(GIVEN INFORMATION begins)

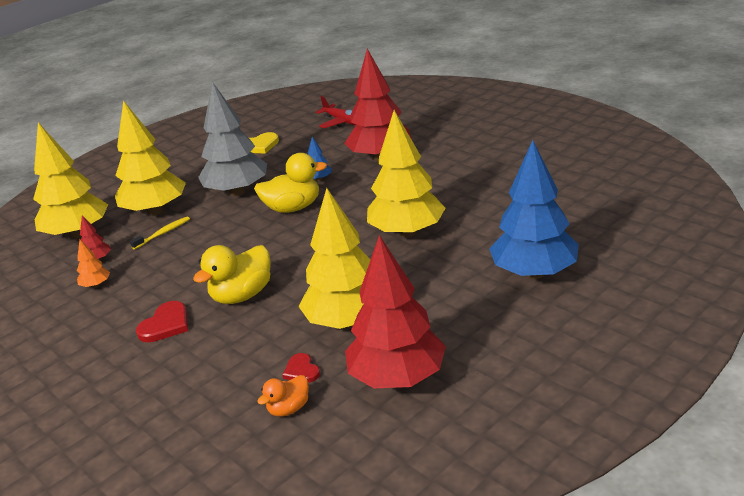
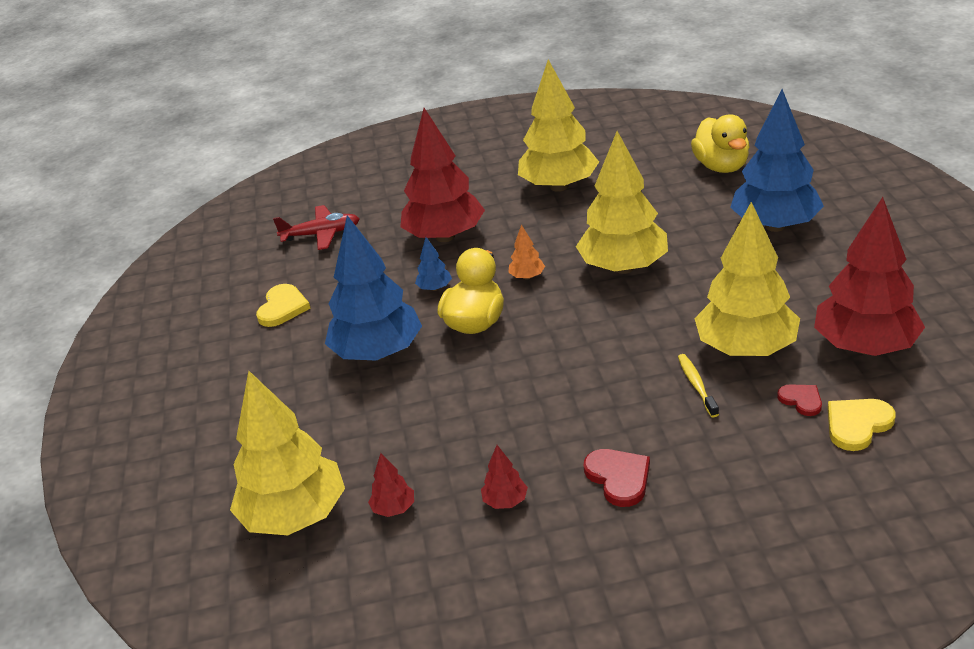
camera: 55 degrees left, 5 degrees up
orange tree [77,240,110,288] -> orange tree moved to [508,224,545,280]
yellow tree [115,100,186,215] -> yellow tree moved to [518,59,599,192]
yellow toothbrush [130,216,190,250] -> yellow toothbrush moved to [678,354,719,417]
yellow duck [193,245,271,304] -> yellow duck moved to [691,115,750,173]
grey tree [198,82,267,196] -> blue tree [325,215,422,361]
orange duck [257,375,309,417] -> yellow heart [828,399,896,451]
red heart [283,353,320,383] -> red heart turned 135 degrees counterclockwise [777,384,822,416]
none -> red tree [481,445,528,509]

(GIVEN INFORMATION ends)
(GIVEN INFORMATION begins)

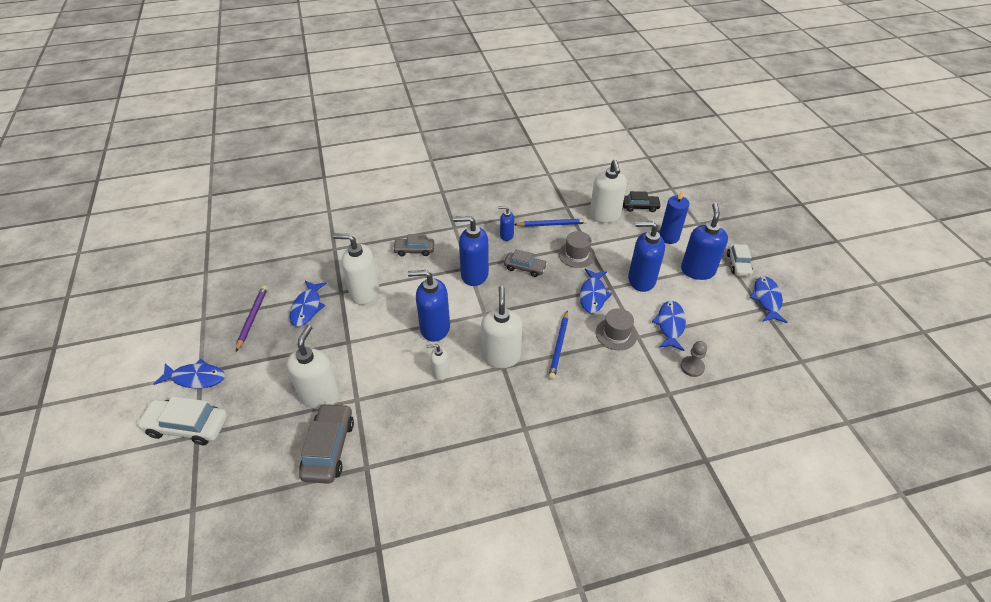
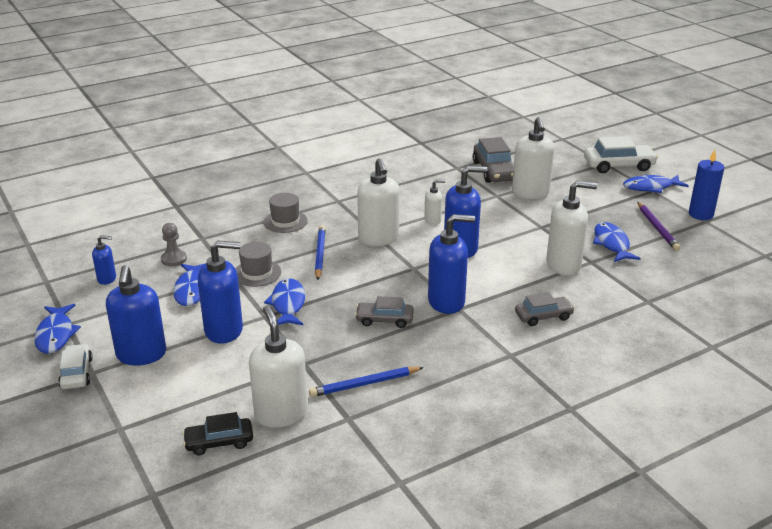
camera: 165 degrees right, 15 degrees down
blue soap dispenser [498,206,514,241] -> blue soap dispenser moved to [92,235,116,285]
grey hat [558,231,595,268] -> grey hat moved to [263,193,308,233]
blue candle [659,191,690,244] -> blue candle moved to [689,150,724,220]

(GIVEN INFORMATION ends)

» WHAT YOU SHOULD DO
Of the entries above, repeat exactly the lines between the line with "grey tree [198,82,267,196]" and the line with "none -> red tree [481,445,528,509]", inclusive, and no others.

» RESPONSE BELOW
grey tree [198,82,267,196] -> blue tree [325,215,422,361]
orange duck [257,375,309,417] -> yellow heart [828,399,896,451]
red heart [283,353,320,383] -> red heart turned 135 degrees counterclockwise [777,384,822,416]
none -> red tree [481,445,528,509]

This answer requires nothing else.